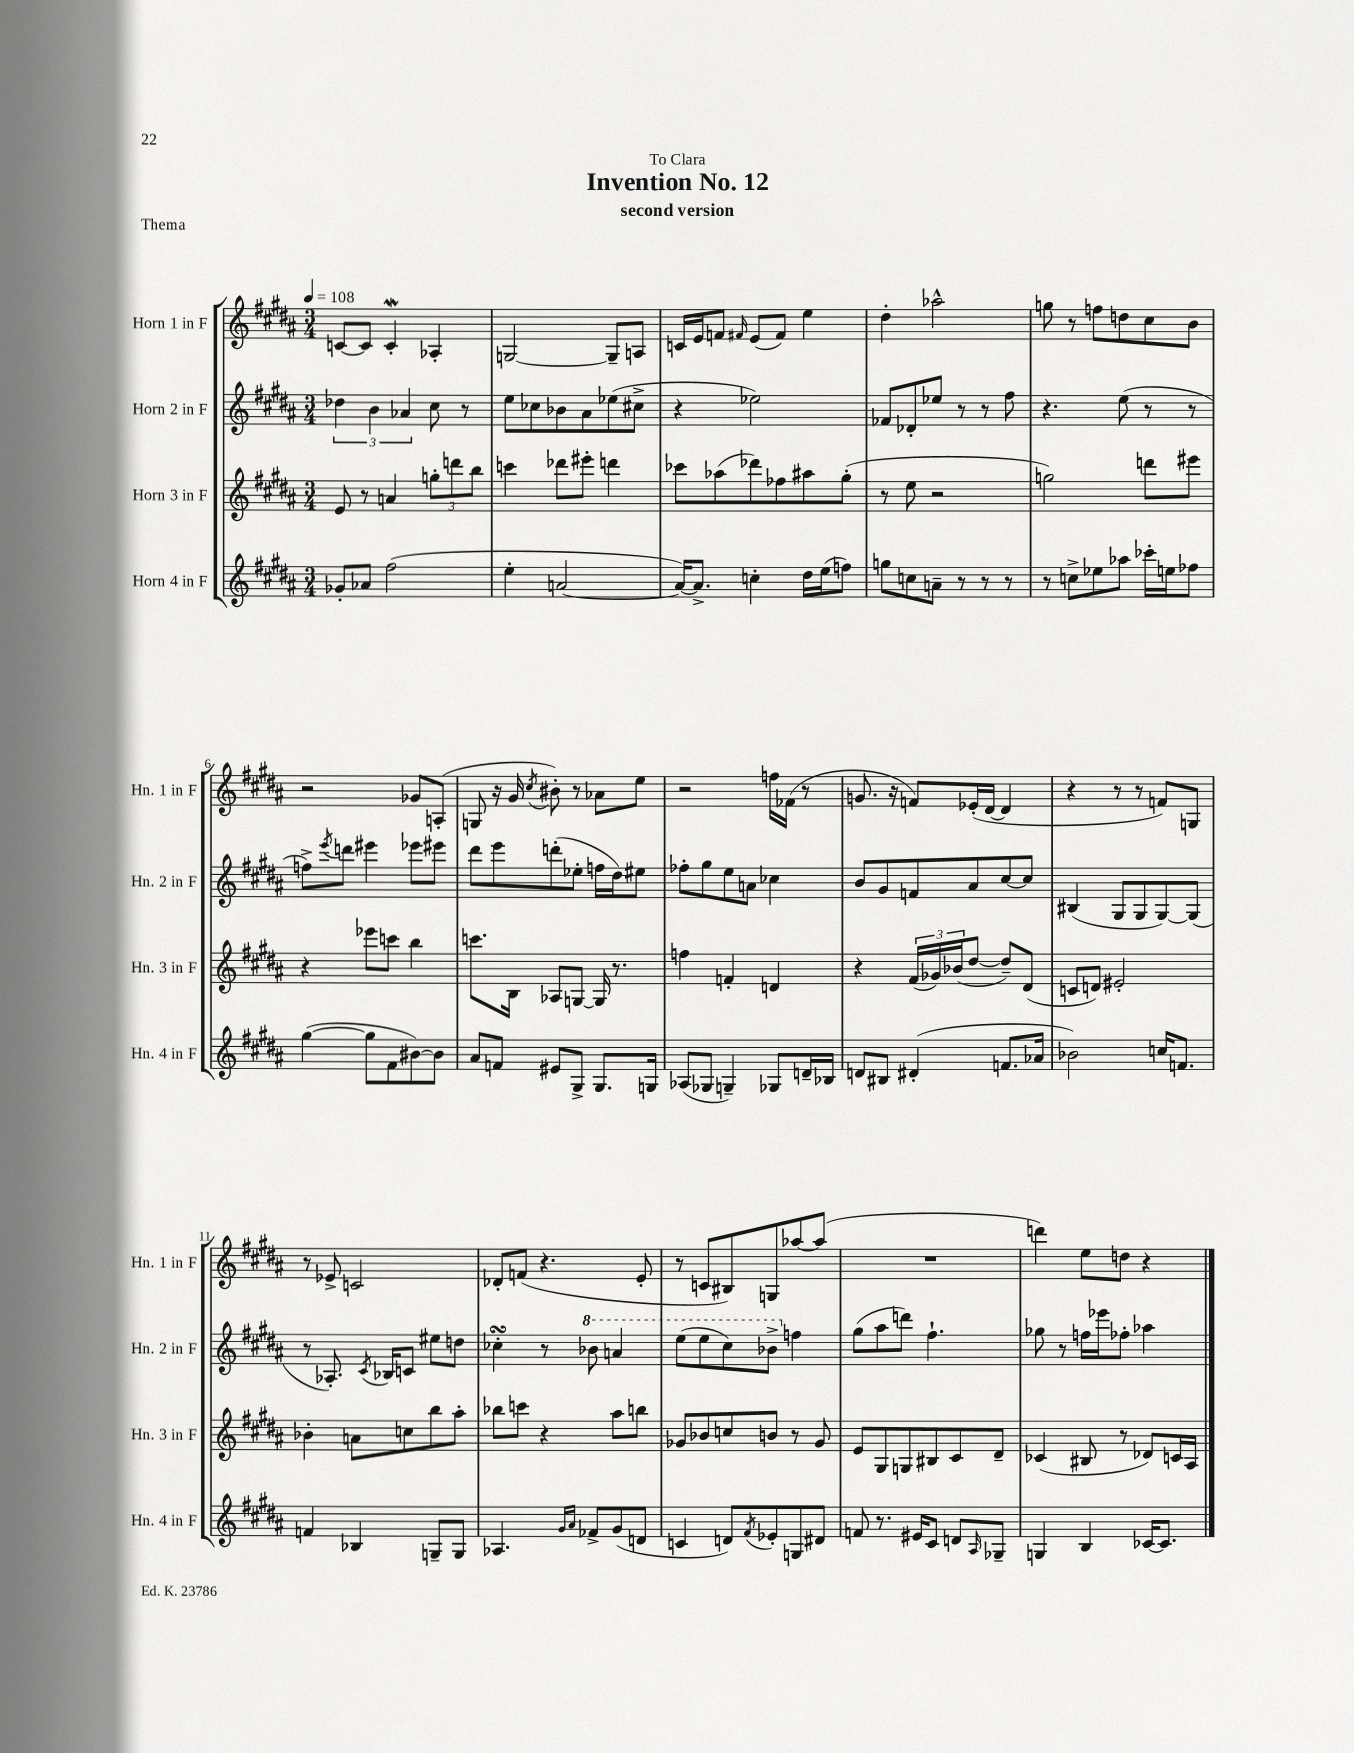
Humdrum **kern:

**kern	**kern	**kern	**kern
*staff4	*staff3	*staff2	*staff1
*clefG2	*clefG2	*clefG2	*clefG2
*k[f#c#g#d#a#]	*k[f#c#g#d#a#]	*k[f#c#g#d#a#]	*k[f#c#g#d#a#]
*M3/4	*M3/4	*M3/4	*M3/4
*MM108	*MM108	*MM108	*MM108
8g-'	8e	6dd-	[8c
8a-	8r	.	8c]
.	.	6b	.
(2ff#	4a	.	4c'
.	.	6a-	.
.	12gg'	8cc#	4A-'
.	12ddd	.	.
.	.	8r	.
.	12bb	.	.
=	=	=	=
4ee'	4ccc	8ee	[2G
.	.	8cc-	.
[2a	8ddd-	8b-	.
.	8eee#'	8a#	.
.	4ddd	(8ee-	8G~]
.	.	8cc#^	8A
=	=	=	=
16a_)	8ccc-	4r	16c
8.a^]	.	.	16e
.	(8aa-	.	8f
.	.	.	16qqf#
4cc'	8ddd-)	2ee-)	(8e
.	8ff-	.	8f#)
16dd#	8aa#	.	4ee
(16ee	.	.	.
8ff)	(8gg#'	.	.
=	=	=	=
8gg	8r	8f-	4dd#'
8cc	8ee	8d-'	.
8a~	2r	8ee-	2aa-^^
8r	.	8r	.
8r	.	8r	.
8r	.	8ff#	.
=	=	=	=
8r	2gg)	4.r	8gg
8cc^	.	.	8r
8ee-	.	.	8ff
8aa-	.	(8ee	8dd
16ccc-'	8ddd	8r	8cc#
16ee	.	.	.
8ff-	8eee#	8r	8b
=	=	=	=
([4gg#	4r	8ff^)	2r
.	.	8qeee	.
.	.	8ddd	.
8gg#]	8eee-	4eee#	.
8f#	8ccc	.	.
[8b#)	4bb	8eee-	8g-
8b#]	.	8eee#	(8A'
=	=	=	=
8a#	8.ccc	8ddd#	8G
8f	.	8eee	16r
.	16B	.	16g#
.	.	.	8qcc#
8e#	8A-	(8ddd'	8b#')
8G#^	[8G	8ee-'	8r
8.G#	16G]	16ff	8a-
.	8.r	16dd#)	.
.	.	8ee#	8ee
16G	.	.	.
=	=	=	=
(8A-	4ff	8ff-'	2r
8G-	.	8gg#	.
4G~)	4f'	8ee	.
.	.	8a	.
8G-	4d	4cc-	16ff
.	.	.	(16f-
16d~	.	.	8r
16B-	.	.	.
=	=	=	=
8d	4r	8b	8.g
8B#	.	8g#	.
.	.	.	16r
(4d#'	(24f#	8f	8f)
.	24g-)	.	.
.	(24b-	.	.
.	[8dd#	8a#	(16e-'
.	.	.	[16d#
8.f	8dd#~])	[8cc#	4d#]
.	(8d#	8cc#]	.
16a-	.	.	.
=	=	=	=
2b-)	8c	(4B#	4r
.	8d)	.	.
.	2e#'	8G#	8r
.	.	8G#	8r
16cc	.	[8G#)	8f)
8.f	.	.	.
.	.	(8G#]	8G
=	=	=	=
4f	4b-'	8r	8r
.	.	8.A-')	8e-^
4B-	8a	.	2c
.	.	8qc#	.
.	.	16B-	.
.	8cc	8c	.
8G~	8bb	8ee#	.
8G	8aa#'	8dd	.
=	=	=	=
4.A-	8bb-	4cc-'	8d-'
.	8ccc	.	(8f
.	4r	8r	4.r
16qqg#	.	.	.
16qqa#	.	.	.
8f-^	.	8bb-	.
(8g#	8aa#	4aa	.
8d	8bb	.	8e'
=	=	=	=
4c	8g-	(8eee	8r
.	8b-	8eee	8c
8d)	8cc	8ccc#)	8B#)
8qf#	.	.	.
8e-'	8b	8bb-^	8G
8G	8r	4ff	[8aa-
8d#	8g-	.	(8aa-]
=	=	=	=
8f	8e	(8gg#	2.r
8.r	8G#	8aa#	.
.	8G	8ddd)	.
16e#	.	.	.
8c#	8B#	4.ff#`	.
8d	8c#	.	.
16qqA#	.	.	.
8G-~	8d#~	.	.
=	=	=	=
4G	(4c-	8gg-	4ddd)
.	.	8r	.
4B	8B#	16ff	8ee
.	.	16eee-	.
.	8r	8ff-'	8dd
[16c-	8d-)	4aa-	4r
8.c-]	.	.	.
.	16c	.	.
.	16A#	.	.
==	==	==	==
*-	*-	*-	*-
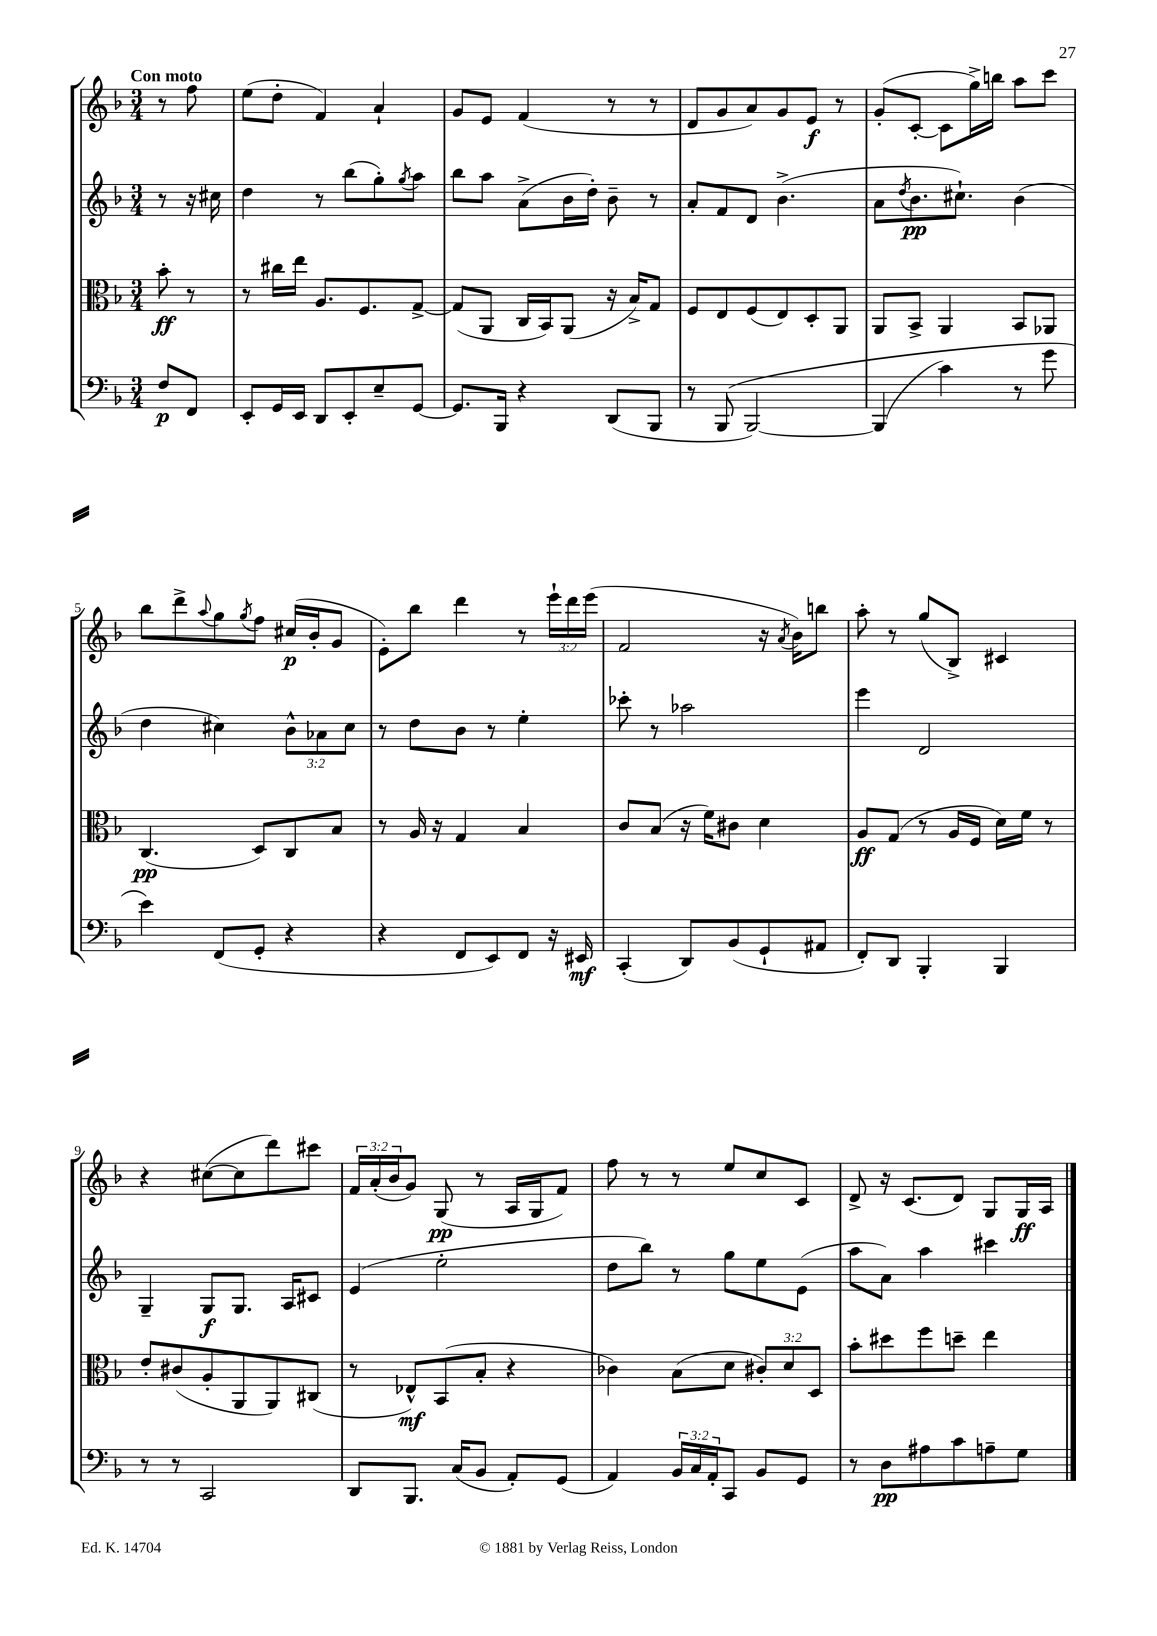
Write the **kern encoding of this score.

**kern	**dynam	**kern	**dynam	**kern	**dynam	**kern	**dynam
*part4	*part4	*part3	*part3	*part2	*part2	*part1	*part1
*staff4	*staff4	*staff3	*staff3	*staff2	*staff2	*staff1	*staff1
*clefF4	*	*clefC3	*	*clefG2	*	*clefG2	*
*k[b-]	*	*k[b-]	*	*k[b-]	*	*k[b-]	*
*M3/4	*	*M3/4	*	*M3/4	*	*M3/4	*
=	=	=	=	=	=	=	=
!	!	!	!	!	!	!LO:TX:a:B:t=Con moto	!
8F/L	p	8b-'\	ff	8r	.	8r	.
8FF/J	.	8r	.	16r	.	8ff\	.
.	.	.	.	16cc#X\	.	.	.
=1	=1	=1	=1	=1	=1	=1	=1
8EE'/L	.	8r	.	4dd\	.	(8ee\L	.
16GG/L	.	16cc#X\LL	.	.	.	8dd'\J	.
16EE/JJ	.	16ee\JJ	.	.	.	.	.
8DD/L	.	8.A/L	.	8r	.	4f/)	.
8EE'/	.	.	.	(8bb-\L	.	.	.
.	.	8.F/	.	.	.	.	.
8E~/	.	.	.	8gg'\)	.	4a`/	.
.	.	.	.	8qgg/	.	.	.
[8GG/J	.	[8G^/J	.	8aa\J	.	.	.
=2	=2	=2	=2	=2	=2	=2	=2
8.GG/L]	.	(8G/L]	.	8bb-\L	.	8g/L	.
.	.	8AA/J	.	8aa\J	.	8e/J	.
16BBB-/Jk	.	.	.	.	.	.	.
4r	.	16C/LL	.	(8a^\L	.	(4f/	.
.	.	16BB-/J)	.	.	.	.	.
.	.	(8AA/J	.	16b-\L	.	.	.
.	.	.	.	16dd'\JJ)	.	.	.
(8DD/L	.	16r	.	8b-~\	.	8r	.
.	.	16B-^/KL)	.	.	.	.	.
8BBB-/J	.	8G/J	.	8r	.	8r	.
=3	=3	=3	=3	=3	=3	=3	=3
8r	.	8F/L	.	8a'/L	.	8d/L	.
(8BBB-/	.	8E/	.	8f/	.	8g/	.
[2BBB-/)	.	(8F/	.	8d/J	.	8a/)	.
.	.	8E/)	.	(4.b-^\	.	8g/	.
.	.	8D'/	.	.	.	8e/J	f
.	.	8AA/J	.	.	.	8r	.
=4	=4	=4	=4	=4	=4	=4	=4
(4BBB-/]	.	8AA/L	.	8a\L	.	(8g'/L	.
.	.	.	.	8qdd/	.	.	.
.	.	8BB-^/J	.	8.b-\	pp	[8c'/J	.
4c\)	.	4AA/	.	.	.	8c\L]	.
.	.	.	.	8.cc#X`\J)	.	.	.
.	.	.	.	.	.	16gg^\L)	.
.	.	.	.	.	.	16bbn\JJ	.
8r	.	8BB-/L	.	(4b-\	.	8aa\L	.
8g\	.	8AA-X/J	.	.	.	8ccc\J	.
!!LO:LB:g=z
=5	=5	=5	=5	=5	=5	=5	=5
4e\)	.	(4.C/	pp	4dd\	.	8bb-\L	.
.	.	.	.	.	.	8ddd^\	.
.	.	.	.	.	.	8qqaa/	.
(8FF/L	.	.	.	4cc#X\)	.	8gg\	.
.	.	.	.	.	.	8qgg/	.
8GG'/J	.	8D/L)	.	.	.	8ff\J	.
4r	.	8C/	.	12b-^^\L	.	(16cc#X/LL	p
.	.	.	.	.	.	16b-'/J	.
.	.	.	.	12a-X\	.	.	.
.	.	8B-/J	.	.	.	8g/J	.
.	.	.	.	12cc#\J	.	.	.
=6	=6	=6	=6	=6	=6	=6	=6
4r	.	8r	.	8r	.	8e'\L)	.
.	.	16A/	.	8dd\L	.	8bb-\J	.
.	.	16r	.	.	.	.	.
8FF/L	.	4G/	.	8b-\J	.	4ddd\	.
8EE/)	.	.	.	8r	.	.	.
8FF/J	.	4B-/	.	4ee'\	.	8r	.
16r	.	.	.	.	.	24eee`\LL	.
.	.	.	.	.	.	24ddd\	.
16EE#X/	mf	.	.	.	.	.	.
.	.	.	.	.	.	(24eee\JJ	.
=7	=7	=7	=7	=7	=7	=7	=7
(4CC'/	.	8c/L	.	8ccc-X'\	.	2f/	.
.	.	(8B-/J	.	8r	.	.	.
8DD/L)	.	16r	.	2aa-X\	.	.	.
.	.	16f\KL)	.	.	.	.	.
(8BB-/	.	8c#X\J	.	.	.	.	.
8GG`/	.	4d\	.	.	.	16r	.
.	.	.	.	.	.	8qa/	.
.	.	.	.	.	.	16b-\KL)	.
8AA#X/J	.	.	.	.	.	8bbn\J	.
=8	=8	=8	=8	=8	=8	=8	=8
8FF'/L)	.	8A/L	ff	4eee\	.	8aa'\	.
8DD/J	.	(8G/J	.	.	.	8r	.
4BBB-'/	.	8r	.	2d/	.	(8gg/L	.
.	.	16A/LL	.	.	.	8B-^/J)	.
.	.	16F/JJ	.	.	.	.	.
4BBB-/	.	16d\LL)	.	.	.	4c#X/	.
.	.	16f\JJ	.	.	.	.	.
.	.	8r	.	.	.	.	.
!!LO:LB:g=z
=9	=9	=9	=9	=9	=9	=9	=9
8r	.	8e'/L	.	4G~/	.	4r	.
8r	.	(8c#X/	.	.	.	.	.
2CC/	.	8A'/	.	8G/L	f	([8cc#X\L	.
.	.	8AA/	.	8.G/J	.	8cc#\]	.
.	.	8AA/)	.	.	.	8ddd\)	.
.	.	.	.	16A/KL	.	.	.
.	.	(8C#X/J	.	8c#X/J	.	8ccc#X\J	.
=10	=10	=10	=10	=10	=10	=10	=10
8DD/L	.	8r	.	(4e/	.	24f/LL	.
.	.	.	.	.	.	(24a'/	.
.	.	.	.	.	.	24b-/J	.
8.BBB-/J	.	8E-X^^/L)	mf	.	.	8g/J)	.
.	.	(8BB-/	.	2ee'\	.	(8G/	pp
(16C/KL	.	.	.	.	.	.	.
8BB-/J	.	8B-'/J	.	.	.	8r	.
8AA'/L)	.	4r	.	.	.	16A/LL	.
.	.	.	.	.	.	16G/J	.
(8GG/J	.	.	.	.	.	8f/J)	.
=11	=11	=11	=11	=11	=11	=11	=11
4AA/)	.	4c-X\)	.	8dd\L	.	8ff\	.
.	.	.	.	8bb-\J)	.	8r	.
24BB-/LL	.	(8B-\L	.	8r	.	8r	.
24C/	.	.	.	.	.	.	.
24AA'/J	.	.	.	.	.	.	.
8CC/J	.	8d\J	.	8gg\L	.	8ee/L	.
8BB-/L	.	12c#X'/L)	.	8ee\	.	8cc/	.
.	.	12d/	.	.	.	.	.
8GG/J	.	.	.	(8e\J	.	8c/J	.
.	.	12D/J	.	.	.	.	.
=12	=12	=12	=12	=12	=12	=12	=12
8r	.	8b-'\L	.	8aa\L	.	8d^/	.
8D\L	pp	8dd#X\	.	8a\J)	.	16r	.
.	.	.	.	.	.	(8.c/L	.
8A#X\	.	8ff\	.	4aa\	.	.	.
8c\	.	8ddn~\J	.	.	.	8d/J)	.
8An~\	.	4ee\	.	4ccc#X\	.	8G/L	.
8G\J	.	.	.	.	.	16G/L	ff
.	.	.	.	.	.	16A/JJ	.
==	==	==	==	==	==	==	==
*-	*-	*-	*-	*-	*-	*-	*-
..............................
TASK OBJECTIVE: Locate each line in the entries above that contains the string "kern", and copy all of those lines.

EXPECTED ANSWER:
Humdrum **kern:
**kern	**kern	**kern	**kern
Write the **kern encoding of this score.
**kern	**dynam	**kern	**dynam	**kern	**dynam	**kern	**dynam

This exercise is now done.